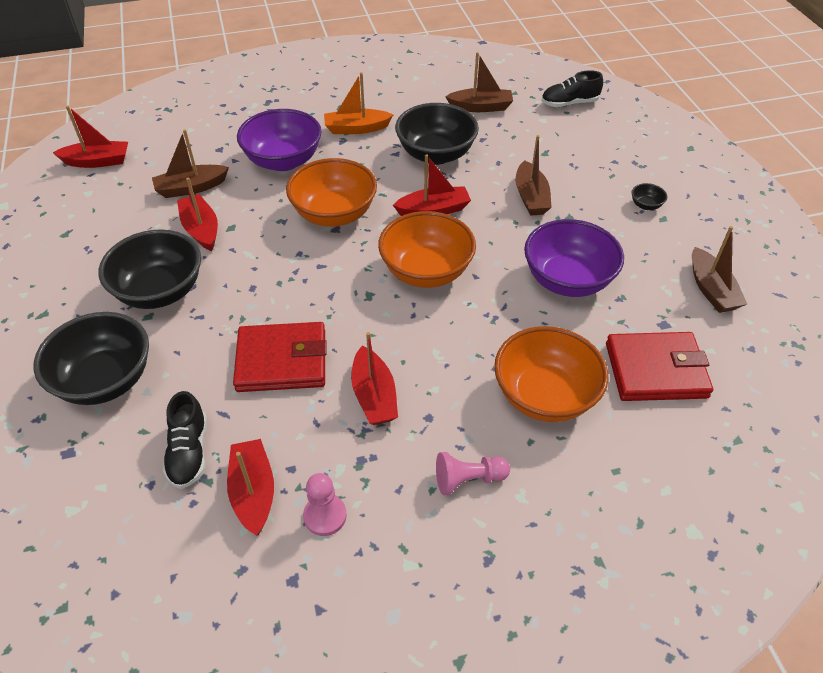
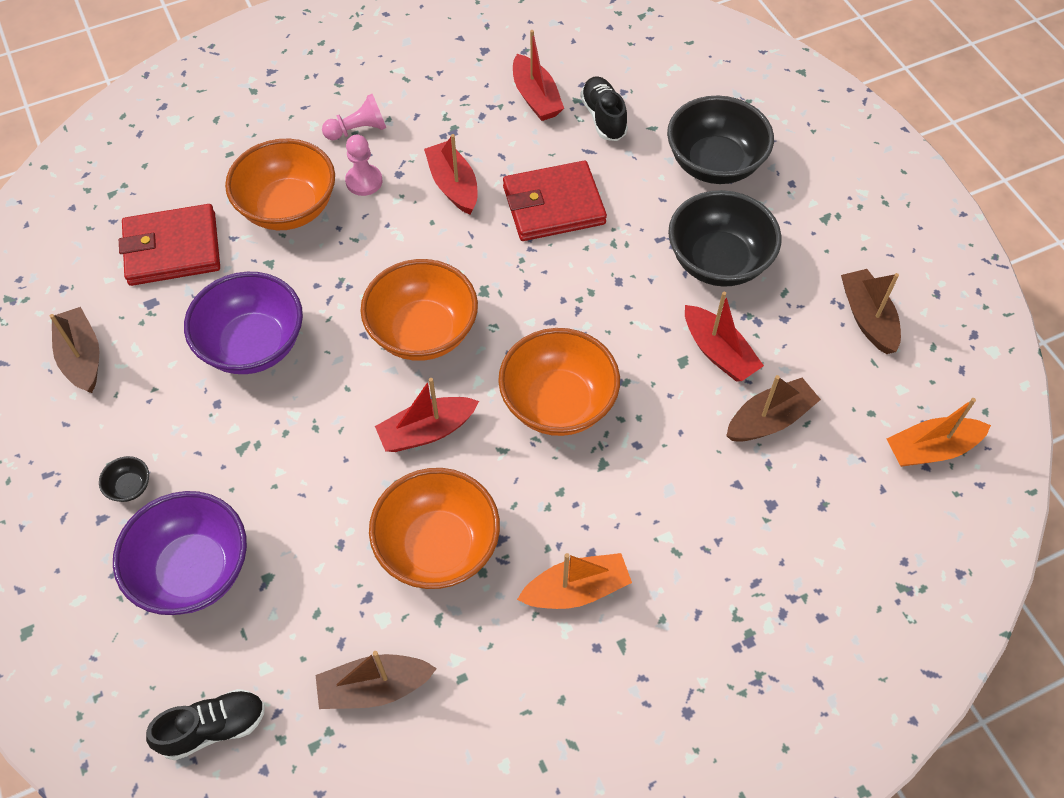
camera: 170 degrees right, 10 degrees up
red boat [53,106,128,168] -> orange boat [887,398,991,467]
purple bowl [237,109,322,171] -> purple bowl moved to [113,491,247,615]
pink pawn [303,473,347,536] -> pink pawn moved to [345,135,382,196]
black bowl [395,103,479,165] -> orange bowl [369,468,500,589]
brown boat [515,135,552,216] -> brown boat moved to [841,269,901,354]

[TASK INSTRUCTIONS]
Check each line of the data for the string "orange" and state how many lines contain it, without any other output.

[EXERCISE OUTPUT]
2